== Records provided ==

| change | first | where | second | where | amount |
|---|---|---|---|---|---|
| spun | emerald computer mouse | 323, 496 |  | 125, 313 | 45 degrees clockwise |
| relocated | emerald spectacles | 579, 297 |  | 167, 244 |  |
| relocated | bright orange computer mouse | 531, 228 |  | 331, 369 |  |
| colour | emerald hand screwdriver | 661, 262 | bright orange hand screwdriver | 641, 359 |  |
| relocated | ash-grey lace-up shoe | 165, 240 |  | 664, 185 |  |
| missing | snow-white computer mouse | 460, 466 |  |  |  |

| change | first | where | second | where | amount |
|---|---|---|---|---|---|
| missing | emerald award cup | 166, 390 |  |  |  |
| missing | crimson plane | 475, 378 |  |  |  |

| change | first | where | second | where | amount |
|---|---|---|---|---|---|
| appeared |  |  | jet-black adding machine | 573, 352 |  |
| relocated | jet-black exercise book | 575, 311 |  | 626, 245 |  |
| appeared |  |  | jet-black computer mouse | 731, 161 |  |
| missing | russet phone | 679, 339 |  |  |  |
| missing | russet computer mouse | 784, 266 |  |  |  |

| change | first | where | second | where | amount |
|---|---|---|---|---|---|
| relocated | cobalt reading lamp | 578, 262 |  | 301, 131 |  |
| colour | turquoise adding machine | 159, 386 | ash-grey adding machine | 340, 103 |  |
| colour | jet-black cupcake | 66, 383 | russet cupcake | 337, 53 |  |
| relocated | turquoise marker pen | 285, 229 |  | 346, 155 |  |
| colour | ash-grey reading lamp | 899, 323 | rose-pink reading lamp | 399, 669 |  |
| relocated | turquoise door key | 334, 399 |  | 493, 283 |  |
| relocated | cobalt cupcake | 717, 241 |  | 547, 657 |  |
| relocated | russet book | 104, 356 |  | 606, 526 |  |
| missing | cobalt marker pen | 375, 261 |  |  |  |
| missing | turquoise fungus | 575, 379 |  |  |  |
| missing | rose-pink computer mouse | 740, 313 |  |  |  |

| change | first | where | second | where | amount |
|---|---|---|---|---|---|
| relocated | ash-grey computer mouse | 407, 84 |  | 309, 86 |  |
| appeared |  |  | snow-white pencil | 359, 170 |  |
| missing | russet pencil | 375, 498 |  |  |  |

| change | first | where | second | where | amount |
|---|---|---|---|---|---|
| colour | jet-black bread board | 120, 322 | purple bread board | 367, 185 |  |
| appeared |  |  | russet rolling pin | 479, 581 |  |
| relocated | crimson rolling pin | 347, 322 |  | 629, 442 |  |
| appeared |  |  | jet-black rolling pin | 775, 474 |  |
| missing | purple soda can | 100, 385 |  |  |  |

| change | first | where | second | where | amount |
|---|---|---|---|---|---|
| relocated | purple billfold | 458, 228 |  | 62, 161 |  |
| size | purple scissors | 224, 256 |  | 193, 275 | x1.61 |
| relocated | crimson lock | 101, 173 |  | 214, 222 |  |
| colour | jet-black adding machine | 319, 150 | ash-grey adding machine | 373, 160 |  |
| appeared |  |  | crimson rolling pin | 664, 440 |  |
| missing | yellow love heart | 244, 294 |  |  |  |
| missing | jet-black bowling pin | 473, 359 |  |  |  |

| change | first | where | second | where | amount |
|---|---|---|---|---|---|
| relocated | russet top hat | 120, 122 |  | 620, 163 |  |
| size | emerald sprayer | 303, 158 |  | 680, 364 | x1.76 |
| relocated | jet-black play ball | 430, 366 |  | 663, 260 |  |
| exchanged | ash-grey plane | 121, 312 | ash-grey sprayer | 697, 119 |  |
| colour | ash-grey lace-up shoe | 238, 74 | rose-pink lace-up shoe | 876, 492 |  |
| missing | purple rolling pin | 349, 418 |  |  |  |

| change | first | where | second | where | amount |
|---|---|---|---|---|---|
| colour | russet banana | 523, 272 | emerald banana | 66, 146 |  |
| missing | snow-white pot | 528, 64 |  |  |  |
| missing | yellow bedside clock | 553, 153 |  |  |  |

===

● Your assignment
Start with the first line of the data and print every line exactly. The line containing "relocated | ash-grey lace-up" is the last one to include.

● Result of the task
| change | first | where | second | where | amount |
|---|---|---|---|---|---|
| spun | emerald computer mouse | 323, 496 |  | 125, 313 | 45 degrees clockwise |
| relocated | emerald spectacles | 579, 297 |  | 167, 244 |  |
| relocated | bright orange computer mouse | 531, 228 |  | 331, 369 |  |
| colour | emerald hand screwdriver | 661, 262 | bright orange hand screwdriver | 641, 359 |  |
| relocated | ash-grey lace-up shoe | 165, 240 |  | 664, 185 |  |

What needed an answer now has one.